■ **Given entries**:
*** Begin section ***

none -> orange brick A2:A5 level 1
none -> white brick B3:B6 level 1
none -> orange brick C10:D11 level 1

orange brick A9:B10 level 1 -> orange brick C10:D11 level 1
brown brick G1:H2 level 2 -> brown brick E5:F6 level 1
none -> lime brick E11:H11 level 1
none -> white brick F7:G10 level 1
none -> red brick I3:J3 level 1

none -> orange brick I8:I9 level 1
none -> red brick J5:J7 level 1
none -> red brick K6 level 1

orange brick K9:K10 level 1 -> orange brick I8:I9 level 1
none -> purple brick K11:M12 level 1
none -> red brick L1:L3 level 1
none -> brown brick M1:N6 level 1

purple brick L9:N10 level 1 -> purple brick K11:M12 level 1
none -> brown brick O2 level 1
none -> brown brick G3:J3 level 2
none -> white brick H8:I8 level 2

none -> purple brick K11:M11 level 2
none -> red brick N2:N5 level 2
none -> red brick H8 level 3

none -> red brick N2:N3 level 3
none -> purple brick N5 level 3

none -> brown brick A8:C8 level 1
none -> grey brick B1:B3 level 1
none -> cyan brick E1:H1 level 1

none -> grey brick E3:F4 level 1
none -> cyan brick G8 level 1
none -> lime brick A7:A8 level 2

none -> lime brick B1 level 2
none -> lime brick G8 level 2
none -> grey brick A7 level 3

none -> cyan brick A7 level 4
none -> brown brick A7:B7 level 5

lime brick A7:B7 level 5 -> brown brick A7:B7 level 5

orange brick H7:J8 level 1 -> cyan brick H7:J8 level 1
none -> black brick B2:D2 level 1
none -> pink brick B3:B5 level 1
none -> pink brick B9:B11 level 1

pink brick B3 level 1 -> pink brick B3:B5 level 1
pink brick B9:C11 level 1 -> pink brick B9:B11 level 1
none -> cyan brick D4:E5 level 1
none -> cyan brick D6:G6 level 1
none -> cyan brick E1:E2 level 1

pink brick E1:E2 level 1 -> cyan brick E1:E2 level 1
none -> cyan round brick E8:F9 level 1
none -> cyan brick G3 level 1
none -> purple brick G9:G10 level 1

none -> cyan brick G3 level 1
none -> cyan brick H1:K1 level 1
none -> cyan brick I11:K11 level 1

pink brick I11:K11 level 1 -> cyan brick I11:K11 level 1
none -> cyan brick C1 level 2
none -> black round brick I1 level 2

*** End section ***

■ **Work item**:
Retype exactly the span of lines from the one with "orange brick K9:K10" through the one with "none -> grey brick B1:B3 level 1"; include both ends and omit the rest of the material.

■ **Answer to this task**:
orange brick K9:K10 level 1 -> orange brick I8:I9 level 1
none -> purple brick K11:M12 level 1
none -> red brick L1:L3 level 1
none -> brown brick M1:N6 level 1

purple brick L9:N10 level 1 -> purple brick K11:M12 level 1
none -> brown brick O2 level 1
none -> brown brick G3:J3 level 2
none -> white brick H8:I8 level 2

none -> purple brick K11:M11 level 2
none -> red brick N2:N5 level 2
none -> red brick H8 level 3

none -> red brick N2:N3 level 3
none -> purple brick N5 level 3

none -> brown brick A8:C8 level 1
none -> grey brick B1:B3 level 1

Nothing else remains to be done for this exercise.